● To do: Copy out every line of text in the records below, word for word and without changes. Leave the pictures out of your answer.

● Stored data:
- - - -

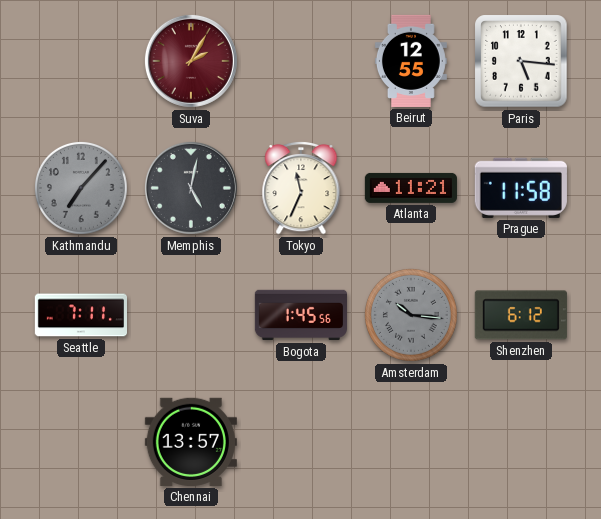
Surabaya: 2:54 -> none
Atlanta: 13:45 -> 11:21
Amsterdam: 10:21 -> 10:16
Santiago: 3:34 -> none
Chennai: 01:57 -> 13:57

- - - -

● Exercise solution:
Surabaya: 2:54 -> none
Atlanta: 13:45 -> 11:21
Amsterdam: 10:21 -> 10:16
Santiago: 3:34 -> none
Chennai: 01:57 -> 13:57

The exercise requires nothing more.